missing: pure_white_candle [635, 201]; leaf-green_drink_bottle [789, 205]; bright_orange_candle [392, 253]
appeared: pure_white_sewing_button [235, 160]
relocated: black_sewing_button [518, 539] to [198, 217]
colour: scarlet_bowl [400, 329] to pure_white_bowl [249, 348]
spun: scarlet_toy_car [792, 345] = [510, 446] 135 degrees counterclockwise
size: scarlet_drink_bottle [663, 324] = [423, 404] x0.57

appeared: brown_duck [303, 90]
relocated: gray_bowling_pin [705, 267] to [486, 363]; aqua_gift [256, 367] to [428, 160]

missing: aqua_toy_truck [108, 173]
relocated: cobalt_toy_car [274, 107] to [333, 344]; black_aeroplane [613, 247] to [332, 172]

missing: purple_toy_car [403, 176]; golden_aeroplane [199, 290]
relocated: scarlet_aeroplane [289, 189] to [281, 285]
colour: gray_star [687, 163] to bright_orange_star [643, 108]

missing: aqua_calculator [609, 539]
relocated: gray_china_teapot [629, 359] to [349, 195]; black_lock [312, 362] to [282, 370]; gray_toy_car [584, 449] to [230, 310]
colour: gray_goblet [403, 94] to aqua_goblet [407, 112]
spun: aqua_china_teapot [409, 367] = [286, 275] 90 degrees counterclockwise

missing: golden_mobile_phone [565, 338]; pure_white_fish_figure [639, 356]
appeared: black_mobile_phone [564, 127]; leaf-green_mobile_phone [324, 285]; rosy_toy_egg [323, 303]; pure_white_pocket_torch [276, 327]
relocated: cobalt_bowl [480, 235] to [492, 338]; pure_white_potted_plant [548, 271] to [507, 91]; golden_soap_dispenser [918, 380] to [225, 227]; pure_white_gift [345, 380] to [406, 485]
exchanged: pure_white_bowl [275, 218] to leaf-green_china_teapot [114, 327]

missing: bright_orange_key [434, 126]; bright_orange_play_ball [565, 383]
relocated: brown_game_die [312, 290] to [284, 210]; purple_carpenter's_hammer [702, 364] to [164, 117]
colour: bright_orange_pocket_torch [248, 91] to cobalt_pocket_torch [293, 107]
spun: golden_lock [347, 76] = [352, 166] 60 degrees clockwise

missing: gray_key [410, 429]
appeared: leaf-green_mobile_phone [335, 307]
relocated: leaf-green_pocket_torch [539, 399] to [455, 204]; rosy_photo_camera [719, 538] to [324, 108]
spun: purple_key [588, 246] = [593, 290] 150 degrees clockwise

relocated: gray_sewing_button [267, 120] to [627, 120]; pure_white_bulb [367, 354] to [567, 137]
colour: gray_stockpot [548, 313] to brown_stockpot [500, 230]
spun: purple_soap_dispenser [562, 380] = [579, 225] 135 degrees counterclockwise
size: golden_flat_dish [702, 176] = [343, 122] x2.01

**PROBLEM TO SOLVE:** What do the lines of the material read, from the first through the line with "spun: scarlet_toy_car [792, 345]"? Transcribe them exactly and stop there.

**TASK ANSWER:**
missing: pure_white_candle [635, 201]; leaf-green_drink_bottle [789, 205]; bright_orange_candle [392, 253]
appeared: pure_white_sewing_button [235, 160]
relocated: black_sewing_button [518, 539] to [198, 217]
colour: scarlet_bowl [400, 329] to pure_white_bowl [249, 348]
spun: scarlet_toy_car [792, 345] = [510, 446] 135 degrees counterclockwise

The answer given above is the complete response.